/---

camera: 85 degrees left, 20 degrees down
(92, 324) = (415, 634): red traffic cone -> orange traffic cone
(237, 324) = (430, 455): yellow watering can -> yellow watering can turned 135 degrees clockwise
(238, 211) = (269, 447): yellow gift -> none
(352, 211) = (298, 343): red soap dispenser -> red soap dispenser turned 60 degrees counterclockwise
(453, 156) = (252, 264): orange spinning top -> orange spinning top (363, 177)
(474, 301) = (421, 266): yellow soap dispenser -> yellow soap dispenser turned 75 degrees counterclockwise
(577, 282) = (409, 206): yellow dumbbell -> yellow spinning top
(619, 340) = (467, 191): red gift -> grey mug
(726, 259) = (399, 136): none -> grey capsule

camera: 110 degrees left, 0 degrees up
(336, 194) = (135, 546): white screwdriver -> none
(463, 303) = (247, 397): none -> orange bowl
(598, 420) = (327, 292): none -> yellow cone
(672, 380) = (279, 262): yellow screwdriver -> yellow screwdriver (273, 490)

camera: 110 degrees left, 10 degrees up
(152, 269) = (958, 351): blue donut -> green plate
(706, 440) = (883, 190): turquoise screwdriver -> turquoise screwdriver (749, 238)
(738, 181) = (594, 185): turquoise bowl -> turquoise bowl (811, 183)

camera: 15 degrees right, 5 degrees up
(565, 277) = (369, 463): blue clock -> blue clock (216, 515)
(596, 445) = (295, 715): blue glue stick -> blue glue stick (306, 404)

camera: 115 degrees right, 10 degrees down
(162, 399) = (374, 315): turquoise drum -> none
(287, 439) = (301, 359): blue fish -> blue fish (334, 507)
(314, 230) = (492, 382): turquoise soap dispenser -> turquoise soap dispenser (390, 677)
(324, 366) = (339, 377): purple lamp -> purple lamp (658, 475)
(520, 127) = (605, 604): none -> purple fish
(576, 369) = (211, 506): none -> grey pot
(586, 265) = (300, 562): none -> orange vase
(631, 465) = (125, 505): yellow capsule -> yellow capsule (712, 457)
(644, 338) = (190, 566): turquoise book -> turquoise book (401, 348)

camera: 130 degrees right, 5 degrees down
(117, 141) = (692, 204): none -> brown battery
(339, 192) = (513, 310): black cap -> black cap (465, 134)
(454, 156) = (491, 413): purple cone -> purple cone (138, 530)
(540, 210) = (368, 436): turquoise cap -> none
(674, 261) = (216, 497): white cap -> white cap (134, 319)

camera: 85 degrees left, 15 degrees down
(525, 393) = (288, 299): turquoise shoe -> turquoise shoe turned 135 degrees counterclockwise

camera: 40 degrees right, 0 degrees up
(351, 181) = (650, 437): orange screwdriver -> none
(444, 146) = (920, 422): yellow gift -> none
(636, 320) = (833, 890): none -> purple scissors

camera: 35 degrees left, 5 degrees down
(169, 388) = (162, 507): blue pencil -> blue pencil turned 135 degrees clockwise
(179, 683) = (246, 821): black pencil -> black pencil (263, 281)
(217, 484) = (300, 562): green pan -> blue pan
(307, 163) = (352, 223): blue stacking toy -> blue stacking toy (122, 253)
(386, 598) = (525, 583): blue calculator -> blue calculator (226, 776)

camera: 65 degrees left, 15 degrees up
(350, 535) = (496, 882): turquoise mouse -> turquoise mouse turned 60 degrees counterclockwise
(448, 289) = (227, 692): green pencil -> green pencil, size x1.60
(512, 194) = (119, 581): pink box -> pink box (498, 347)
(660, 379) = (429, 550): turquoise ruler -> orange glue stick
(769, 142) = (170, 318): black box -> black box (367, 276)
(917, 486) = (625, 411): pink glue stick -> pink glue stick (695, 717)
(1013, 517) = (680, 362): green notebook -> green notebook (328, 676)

\---

◆ Exercise aim ◆
The full data, transcribed without change, is the expected answer.

◆ Solution to the exercise ◆
camera: 85 degrees left, 20 degrees down
(92, 324) = (415, 634): red traffic cone -> orange traffic cone
(237, 324) = (430, 455): yellow watering can -> yellow watering can turned 135 degrees clockwise
(238, 211) = (269, 447): yellow gift -> none
(352, 211) = (298, 343): red soap dispenser -> red soap dispenser turned 60 degrees counterclockwise
(453, 156) = (252, 264): orange spinning top -> orange spinning top (363, 177)
(474, 301) = (421, 266): yellow soap dispenser -> yellow soap dispenser turned 75 degrees counterclockwise
(577, 282) = (409, 206): yellow dumbbell -> yellow spinning top
(619, 340) = (467, 191): red gift -> grey mug
(726, 259) = (399, 136): none -> grey capsule

camera: 110 degrees left, 0 degrees up
(336, 194) = (135, 546): white screwdriver -> none
(463, 303) = (247, 397): none -> orange bowl
(598, 420) = (327, 292): none -> yellow cone
(672, 380) = (279, 262): yellow screwdriver -> yellow screwdriver (273, 490)

camera: 110 degrees left, 10 degrees up
(152, 269) = (958, 351): blue donut -> green plate
(706, 440) = (883, 190): turquoise screwdriver -> turquoise screwdriver (749, 238)
(738, 181) = (594, 185): turquoise bowl -> turquoise bowl (811, 183)

camera: 15 degrees right, 5 degrees up
(565, 277) = (369, 463): blue clock -> blue clock (216, 515)
(596, 445) = (295, 715): blue glue stick -> blue glue stick (306, 404)

camera: 115 degrees right, 10 degrees down
(162, 399) = (374, 315): turquoise drum -> none
(287, 439) = (301, 359): blue fish -> blue fish (334, 507)
(314, 230) = (492, 382): turquoise soap dispenser -> turquoise soap dispenser (390, 677)
(324, 366) = (339, 377): purple lamp -> purple lamp (658, 475)
(520, 127) = (605, 604): none -> purple fish
(576, 369) = (211, 506): none -> grey pot
(586, 265) = (300, 562): none -> orange vase
(631, 465) = (125, 505): yellow capsule -> yellow capsule (712, 457)
(644, 338) = (190, 566): turquoise book -> turquoise book (401, 348)

camera: 130 degrees right, 5 degrees down
(117, 141) = (692, 204): none -> brown battery
(339, 192) = (513, 310): black cap -> black cap (465, 134)
(454, 156) = (491, 413): purple cone -> purple cone (138, 530)
(540, 210) = (368, 436): turquoise cap -> none
(674, 261) = (216, 497): white cap -> white cap (134, 319)

camera: 85 degrees left, 15 degrees down
(525, 393) = (288, 299): turquoise shoe -> turquoise shoe turned 135 degrees counterclockwise

camera: 40 degrees right, 0 degrees up
(351, 181) = (650, 437): orange screwdriver -> none
(444, 146) = (920, 422): yellow gift -> none
(636, 320) = (833, 890): none -> purple scissors

camera: 35 degrees left, 5 degrees down
(169, 388) = (162, 507): blue pencil -> blue pencil turned 135 degrees clockwise
(179, 683) = (246, 821): black pencil -> black pencil (263, 281)
(217, 484) = (300, 562): green pan -> blue pan
(307, 163) = (352, 223): blue stacking toy -> blue stacking toy (122, 253)
(386, 598) = (525, 583): blue calculator -> blue calculator (226, 776)

camera: 65 degrees left, 15 degrees up
(350, 535) = (496, 882): turquoise mouse -> turquoise mouse turned 60 degrees counterclockwise
(448, 289) = (227, 692): green pencil -> green pencil, size x1.60
(512, 194) = (119, 581): pink box -> pink box (498, 347)
(660, 379) = (429, 550): turquoise ruler -> orange glue stick
(769, 142) = (170, 318): black box -> black box (367, 276)
(917, 486) = (625, 411): pink glue stick -> pink glue stick (695, 717)
(1013, 517) = (680, 362): green notebook -> green notebook (328, 676)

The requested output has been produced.